Segment Start: Raw data

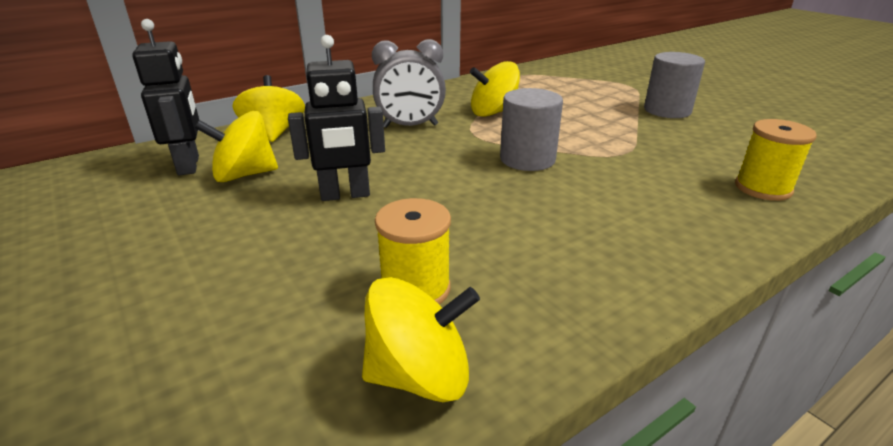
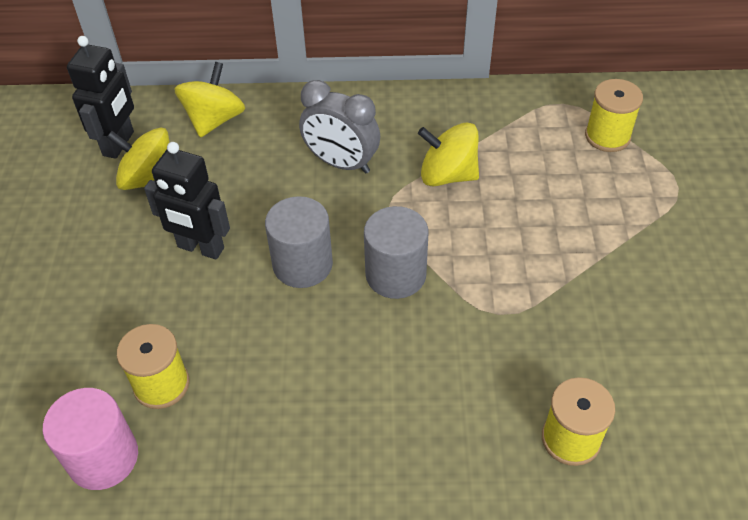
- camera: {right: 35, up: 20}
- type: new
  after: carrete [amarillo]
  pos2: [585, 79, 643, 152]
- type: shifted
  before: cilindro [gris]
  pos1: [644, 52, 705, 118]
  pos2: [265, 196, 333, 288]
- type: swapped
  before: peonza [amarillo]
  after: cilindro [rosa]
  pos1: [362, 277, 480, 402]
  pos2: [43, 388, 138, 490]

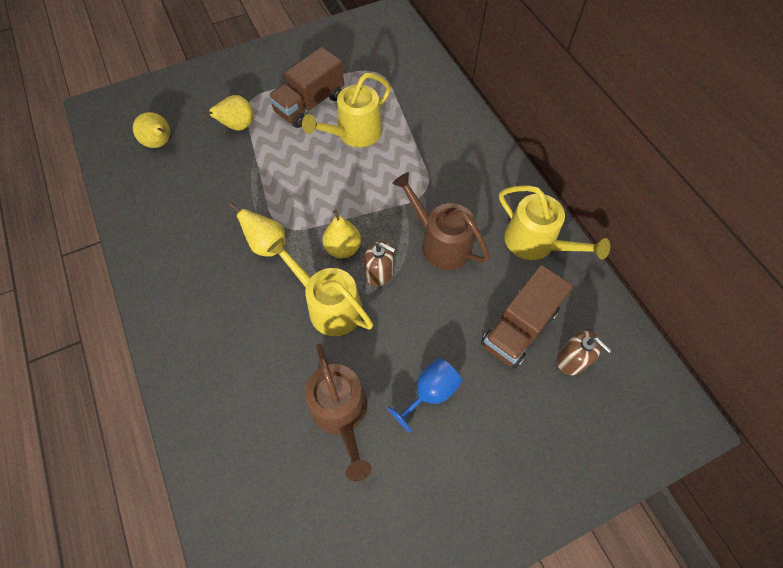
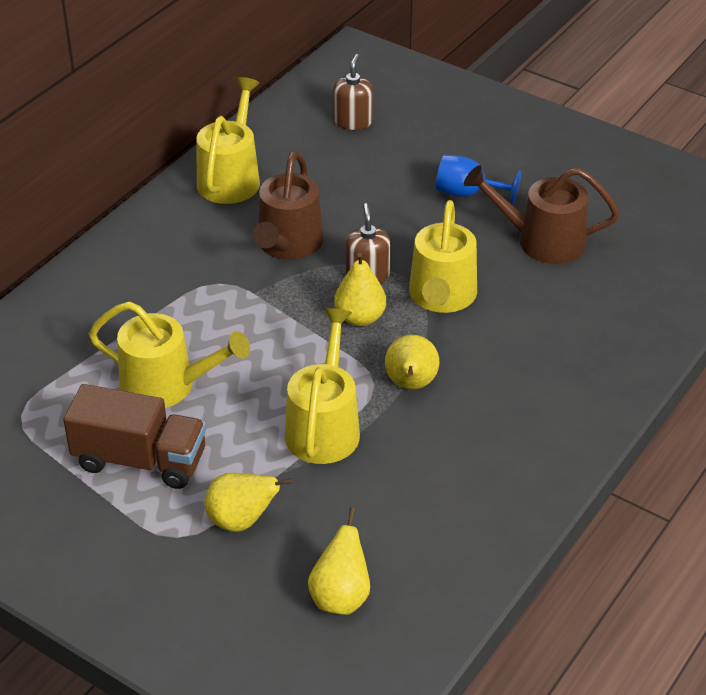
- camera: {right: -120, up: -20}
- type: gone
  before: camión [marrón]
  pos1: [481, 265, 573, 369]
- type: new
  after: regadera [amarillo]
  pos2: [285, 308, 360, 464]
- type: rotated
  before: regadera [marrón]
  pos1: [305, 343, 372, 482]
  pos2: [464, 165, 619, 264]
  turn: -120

Segment End: Raw data

Work item:
Return exactly the lines of the data, and only those, from the line with "pos1: [481, 265, 573, 369]" through the last line, inclusive.

Result below:
  pos1: [481, 265, 573, 369]
- type: new
  after: regadera [amarillo]
  pos2: [285, 308, 360, 464]
- type: rotated
  before: regadera [marrón]
  pos1: [305, 343, 372, 482]
  pos2: [464, 165, 619, 264]
  turn: -120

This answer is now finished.